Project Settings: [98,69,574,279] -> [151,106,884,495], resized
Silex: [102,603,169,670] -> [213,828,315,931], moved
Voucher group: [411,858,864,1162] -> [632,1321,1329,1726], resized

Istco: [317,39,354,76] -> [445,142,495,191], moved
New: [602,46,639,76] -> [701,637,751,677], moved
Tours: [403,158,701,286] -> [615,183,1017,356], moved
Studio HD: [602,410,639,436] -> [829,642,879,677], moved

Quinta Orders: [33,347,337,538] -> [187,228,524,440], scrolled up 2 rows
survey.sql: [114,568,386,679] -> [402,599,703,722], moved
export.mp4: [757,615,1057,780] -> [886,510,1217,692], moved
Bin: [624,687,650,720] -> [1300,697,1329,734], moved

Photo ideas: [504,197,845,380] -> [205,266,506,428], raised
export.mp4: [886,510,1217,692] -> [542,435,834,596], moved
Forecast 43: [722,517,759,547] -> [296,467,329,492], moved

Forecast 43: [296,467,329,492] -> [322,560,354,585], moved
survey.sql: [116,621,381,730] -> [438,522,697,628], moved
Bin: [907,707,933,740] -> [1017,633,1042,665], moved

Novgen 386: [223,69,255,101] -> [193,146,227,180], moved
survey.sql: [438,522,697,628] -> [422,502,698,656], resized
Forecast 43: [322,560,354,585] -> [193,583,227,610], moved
============
**PROBLEM DETAILS**
Copy the lines above exactly, beginning at the line containing "survey.sql: [438,522,697,628] ->" and stopping at the last line.

**EXERCISE ANSWER**
survey.sql: [438,522,697,628] -> [422,502,698,656], resized
Forecast 43: [322,560,354,585] -> [193,583,227,610], moved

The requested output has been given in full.